Stored items
⁂
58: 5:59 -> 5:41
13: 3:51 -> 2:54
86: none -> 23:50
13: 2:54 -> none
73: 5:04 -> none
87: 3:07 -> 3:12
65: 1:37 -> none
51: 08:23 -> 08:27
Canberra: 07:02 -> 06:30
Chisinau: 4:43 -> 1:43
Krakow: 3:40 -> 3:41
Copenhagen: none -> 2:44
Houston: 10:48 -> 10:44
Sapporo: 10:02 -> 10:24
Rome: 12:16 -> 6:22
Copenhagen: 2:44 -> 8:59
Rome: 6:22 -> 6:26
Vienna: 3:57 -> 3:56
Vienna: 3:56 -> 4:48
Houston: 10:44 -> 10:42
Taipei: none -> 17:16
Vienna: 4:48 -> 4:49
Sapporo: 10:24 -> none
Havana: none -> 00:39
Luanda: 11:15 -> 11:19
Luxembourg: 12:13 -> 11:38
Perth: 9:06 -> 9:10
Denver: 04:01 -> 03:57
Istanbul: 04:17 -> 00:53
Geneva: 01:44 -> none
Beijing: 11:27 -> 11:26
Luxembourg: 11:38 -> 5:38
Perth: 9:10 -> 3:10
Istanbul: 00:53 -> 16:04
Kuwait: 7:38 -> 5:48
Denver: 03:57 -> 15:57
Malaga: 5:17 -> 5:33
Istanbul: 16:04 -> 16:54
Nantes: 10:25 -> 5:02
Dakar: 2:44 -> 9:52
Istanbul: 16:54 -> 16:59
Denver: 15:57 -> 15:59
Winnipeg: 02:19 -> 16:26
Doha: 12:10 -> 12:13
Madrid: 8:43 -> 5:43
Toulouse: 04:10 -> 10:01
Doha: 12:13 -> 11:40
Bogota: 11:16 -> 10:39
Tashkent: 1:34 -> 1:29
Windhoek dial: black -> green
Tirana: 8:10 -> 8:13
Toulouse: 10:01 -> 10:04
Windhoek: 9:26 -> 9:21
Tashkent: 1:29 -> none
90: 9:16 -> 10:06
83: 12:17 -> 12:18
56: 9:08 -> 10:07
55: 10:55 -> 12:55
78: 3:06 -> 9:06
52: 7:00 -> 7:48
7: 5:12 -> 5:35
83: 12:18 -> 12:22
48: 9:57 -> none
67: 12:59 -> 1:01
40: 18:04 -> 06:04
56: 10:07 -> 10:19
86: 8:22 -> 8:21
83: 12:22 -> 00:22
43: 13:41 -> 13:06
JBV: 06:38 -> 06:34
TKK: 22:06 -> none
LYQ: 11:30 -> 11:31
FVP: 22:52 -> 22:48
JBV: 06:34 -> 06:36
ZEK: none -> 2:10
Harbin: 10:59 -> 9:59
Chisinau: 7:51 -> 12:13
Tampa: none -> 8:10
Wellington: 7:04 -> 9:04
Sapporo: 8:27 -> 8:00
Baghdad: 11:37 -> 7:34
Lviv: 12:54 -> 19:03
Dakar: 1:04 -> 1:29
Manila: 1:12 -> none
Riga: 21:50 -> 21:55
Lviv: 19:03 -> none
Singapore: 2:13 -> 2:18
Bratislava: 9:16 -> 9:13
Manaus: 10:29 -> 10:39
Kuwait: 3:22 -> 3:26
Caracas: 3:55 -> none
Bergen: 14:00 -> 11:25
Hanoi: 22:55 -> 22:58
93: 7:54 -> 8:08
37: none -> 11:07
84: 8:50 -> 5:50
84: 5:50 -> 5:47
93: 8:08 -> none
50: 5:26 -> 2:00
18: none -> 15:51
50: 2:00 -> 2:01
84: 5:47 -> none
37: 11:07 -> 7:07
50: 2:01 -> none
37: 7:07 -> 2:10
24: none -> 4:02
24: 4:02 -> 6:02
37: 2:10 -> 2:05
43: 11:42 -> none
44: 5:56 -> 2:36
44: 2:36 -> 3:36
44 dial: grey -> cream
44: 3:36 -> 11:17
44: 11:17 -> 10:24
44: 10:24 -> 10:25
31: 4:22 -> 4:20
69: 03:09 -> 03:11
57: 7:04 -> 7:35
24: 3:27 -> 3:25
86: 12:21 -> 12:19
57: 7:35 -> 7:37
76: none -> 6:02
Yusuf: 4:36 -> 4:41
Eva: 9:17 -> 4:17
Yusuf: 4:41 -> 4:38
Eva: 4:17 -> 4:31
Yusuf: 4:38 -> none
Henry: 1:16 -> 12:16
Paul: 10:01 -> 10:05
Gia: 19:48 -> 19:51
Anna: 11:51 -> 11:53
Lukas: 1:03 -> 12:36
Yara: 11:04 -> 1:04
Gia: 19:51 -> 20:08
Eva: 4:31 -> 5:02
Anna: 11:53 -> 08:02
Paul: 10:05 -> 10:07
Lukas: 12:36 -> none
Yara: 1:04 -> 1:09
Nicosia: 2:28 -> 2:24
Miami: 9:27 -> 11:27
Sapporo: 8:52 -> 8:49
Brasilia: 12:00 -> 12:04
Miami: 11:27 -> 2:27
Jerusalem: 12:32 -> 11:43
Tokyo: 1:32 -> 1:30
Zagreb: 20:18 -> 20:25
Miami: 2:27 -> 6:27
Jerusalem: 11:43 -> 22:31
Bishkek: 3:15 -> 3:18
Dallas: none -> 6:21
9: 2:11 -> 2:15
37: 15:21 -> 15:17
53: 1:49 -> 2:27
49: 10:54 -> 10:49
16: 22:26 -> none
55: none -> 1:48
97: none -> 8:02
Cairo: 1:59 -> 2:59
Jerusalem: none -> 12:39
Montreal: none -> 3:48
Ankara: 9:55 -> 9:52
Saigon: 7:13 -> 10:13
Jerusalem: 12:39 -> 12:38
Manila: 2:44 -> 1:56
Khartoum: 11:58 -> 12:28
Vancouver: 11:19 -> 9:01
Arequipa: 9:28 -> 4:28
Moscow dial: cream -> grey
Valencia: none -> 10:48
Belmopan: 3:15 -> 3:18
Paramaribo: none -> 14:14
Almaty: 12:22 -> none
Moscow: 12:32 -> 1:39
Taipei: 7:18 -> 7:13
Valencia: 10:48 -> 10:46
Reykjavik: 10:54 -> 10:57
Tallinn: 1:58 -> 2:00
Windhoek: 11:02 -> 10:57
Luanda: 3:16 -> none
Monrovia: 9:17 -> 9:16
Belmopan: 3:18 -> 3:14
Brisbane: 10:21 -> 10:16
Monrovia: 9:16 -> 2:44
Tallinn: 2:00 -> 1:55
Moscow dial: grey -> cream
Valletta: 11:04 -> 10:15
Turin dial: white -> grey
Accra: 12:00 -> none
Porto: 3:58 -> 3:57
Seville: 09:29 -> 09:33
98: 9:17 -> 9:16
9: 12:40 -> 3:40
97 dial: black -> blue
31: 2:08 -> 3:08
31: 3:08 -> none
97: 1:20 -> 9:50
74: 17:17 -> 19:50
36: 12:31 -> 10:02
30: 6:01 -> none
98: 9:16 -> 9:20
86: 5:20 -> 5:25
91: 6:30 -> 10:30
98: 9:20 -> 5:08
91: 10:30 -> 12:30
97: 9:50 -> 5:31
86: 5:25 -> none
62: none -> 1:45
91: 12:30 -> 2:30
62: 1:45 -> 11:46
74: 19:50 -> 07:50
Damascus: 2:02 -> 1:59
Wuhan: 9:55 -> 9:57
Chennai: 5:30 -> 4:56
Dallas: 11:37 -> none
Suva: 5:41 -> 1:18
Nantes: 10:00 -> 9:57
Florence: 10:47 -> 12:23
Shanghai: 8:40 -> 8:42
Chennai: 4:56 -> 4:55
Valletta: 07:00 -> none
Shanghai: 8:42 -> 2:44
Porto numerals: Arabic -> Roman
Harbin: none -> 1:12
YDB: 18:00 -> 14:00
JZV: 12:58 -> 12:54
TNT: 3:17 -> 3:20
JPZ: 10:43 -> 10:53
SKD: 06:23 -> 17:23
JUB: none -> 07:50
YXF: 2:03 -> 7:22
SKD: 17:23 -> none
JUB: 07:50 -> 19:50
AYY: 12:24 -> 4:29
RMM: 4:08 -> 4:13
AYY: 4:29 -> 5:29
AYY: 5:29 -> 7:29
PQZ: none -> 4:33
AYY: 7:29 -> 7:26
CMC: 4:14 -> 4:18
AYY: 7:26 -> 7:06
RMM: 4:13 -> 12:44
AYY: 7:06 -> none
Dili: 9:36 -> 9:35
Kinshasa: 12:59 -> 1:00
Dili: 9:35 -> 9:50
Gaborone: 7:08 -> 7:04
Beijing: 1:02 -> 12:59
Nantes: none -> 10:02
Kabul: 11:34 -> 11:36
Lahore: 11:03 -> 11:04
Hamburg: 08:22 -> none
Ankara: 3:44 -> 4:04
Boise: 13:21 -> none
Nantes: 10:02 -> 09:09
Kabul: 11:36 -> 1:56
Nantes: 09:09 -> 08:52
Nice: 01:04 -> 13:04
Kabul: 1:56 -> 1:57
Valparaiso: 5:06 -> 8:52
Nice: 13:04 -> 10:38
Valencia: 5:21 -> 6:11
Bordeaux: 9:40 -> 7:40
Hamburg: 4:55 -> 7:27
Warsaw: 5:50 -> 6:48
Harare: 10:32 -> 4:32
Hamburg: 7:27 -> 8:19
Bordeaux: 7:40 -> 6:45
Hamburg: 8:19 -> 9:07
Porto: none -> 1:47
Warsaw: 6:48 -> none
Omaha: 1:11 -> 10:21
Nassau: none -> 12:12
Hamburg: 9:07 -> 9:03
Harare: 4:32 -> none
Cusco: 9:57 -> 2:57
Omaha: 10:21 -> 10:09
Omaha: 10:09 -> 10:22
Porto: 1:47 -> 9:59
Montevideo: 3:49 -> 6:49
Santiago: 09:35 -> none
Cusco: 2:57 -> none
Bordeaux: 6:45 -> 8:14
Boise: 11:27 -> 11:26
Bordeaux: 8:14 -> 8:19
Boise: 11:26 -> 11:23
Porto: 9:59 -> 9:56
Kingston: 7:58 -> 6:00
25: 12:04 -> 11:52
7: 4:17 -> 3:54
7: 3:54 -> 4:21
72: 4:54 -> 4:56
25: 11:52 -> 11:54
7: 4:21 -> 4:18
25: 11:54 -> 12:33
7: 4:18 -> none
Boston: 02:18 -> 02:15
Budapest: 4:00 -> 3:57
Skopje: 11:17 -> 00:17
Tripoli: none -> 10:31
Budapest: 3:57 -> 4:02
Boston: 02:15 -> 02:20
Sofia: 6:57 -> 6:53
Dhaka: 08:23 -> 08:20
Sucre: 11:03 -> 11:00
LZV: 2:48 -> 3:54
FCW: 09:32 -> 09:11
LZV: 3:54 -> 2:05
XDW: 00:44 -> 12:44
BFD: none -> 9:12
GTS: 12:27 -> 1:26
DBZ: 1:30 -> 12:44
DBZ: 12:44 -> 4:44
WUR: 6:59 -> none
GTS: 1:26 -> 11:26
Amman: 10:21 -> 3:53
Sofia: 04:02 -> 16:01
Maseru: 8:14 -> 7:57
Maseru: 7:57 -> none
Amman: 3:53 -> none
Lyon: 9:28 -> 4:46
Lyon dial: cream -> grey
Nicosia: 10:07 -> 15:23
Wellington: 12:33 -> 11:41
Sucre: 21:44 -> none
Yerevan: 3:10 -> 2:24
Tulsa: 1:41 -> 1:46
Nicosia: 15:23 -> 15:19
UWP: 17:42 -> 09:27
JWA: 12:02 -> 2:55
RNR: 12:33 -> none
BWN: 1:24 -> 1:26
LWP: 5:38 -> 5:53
⁂
▶ [What is expected]
Copy the stretch of the listing from its first line through the line containing "Riga: 21:50 -> 21:55", including both ends, and reproduce those lines verbatim.

▶ [Answer to this problem]
58: 5:59 -> 5:41
13: 3:51 -> 2:54
86: none -> 23:50
13: 2:54 -> none
73: 5:04 -> none
87: 3:07 -> 3:12
65: 1:37 -> none
51: 08:23 -> 08:27
Canberra: 07:02 -> 06:30
Chisinau: 4:43 -> 1:43
Krakow: 3:40 -> 3:41
Copenhagen: none -> 2:44
Houston: 10:48 -> 10:44
Sapporo: 10:02 -> 10:24
Rome: 12:16 -> 6:22
Copenhagen: 2:44 -> 8:59
Rome: 6:22 -> 6:26
Vienna: 3:57 -> 3:56
Vienna: 3:56 -> 4:48
Houston: 10:44 -> 10:42
Taipei: none -> 17:16
Vienna: 4:48 -> 4:49
Sapporo: 10:24 -> none
Havana: none -> 00:39
Luanda: 11:15 -> 11:19
Luxembourg: 12:13 -> 11:38
Perth: 9:06 -> 9:10
Denver: 04:01 -> 03:57
Istanbul: 04:17 -> 00:53
Geneva: 01:44 -> none
Beijing: 11:27 -> 11:26
Luxembourg: 11:38 -> 5:38
Perth: 9:10 -> 3:10
Istanbul: 00:53 -> 16:04
Kuwait: 7:38 -> 5:48
Denver: 03:57 -> 15:57
Malaga: 5:17 -> 5:33
Istanbul: 16:04 -> 16:54
Nantes: 10:25 -> 5:02
Dakar: 2:44 -> 9:52
Istanbul: 16:54 -> 16:59
Denver: 15:57 -> 15:59
Winnipeg: 02:19 -> 16:26
Doha: 12:10 -> 12:13
Madrid: 8:43 -> 5:43
Toulouse: 04:10 -> 10:01
Doha: 12:13 -> 11:40
Bogota: 11:16 -> 10:39
Tashkent: 1:34 -> 1:29
Windhoek dial: black -> green
Tirana: 8:10 -> 8:13
Toulouse: 10:01 -> 10:04
Windhoek: 9:26 -> 9:21
Tashkent: 1:29 -> none
90: 9:16 -> 10:06
83: 12:17 -> 12:18
56: 9:08 -> 10:07
55: 10:55 -> 12:55
78: 3:06 -> 9:06
52: 7:00 -> 7:48
7: 5:12 -> 5:35
83: 12:18 -> 12:22
48: 9:57 -> none
67: 12:59 -> 1:01
40: 18:04 -> 06:04
56: 10:07 -> 10:19
86: 8:22 -> 8:21
83: 12:22 -> 00:22
43: 13:41 -> 13:06
JBV: 06:38 -> 06:34
TKK: 22:06 -> none
LYQ: 11:30 -> 11:31
FVP: 22:52 -> 22:48
JBV: 06:34 -> 06:36
ZEK: none -> 2:10
Harbin: 10:59 -> 9:59
Chisinau: 7:51 -> 12:13
Tampa: none -> 8:10
Wellington: 7:04 -> 9:04
Sapporo: 8:27 -> 8:00
Baghdad: 11:37 -> 7:34
Lviv: 12:54 -> 19:03
Dakar: 1:04 -> 1:29
Manila: 1:12 -> none
Riga: 21:50 -> 21:55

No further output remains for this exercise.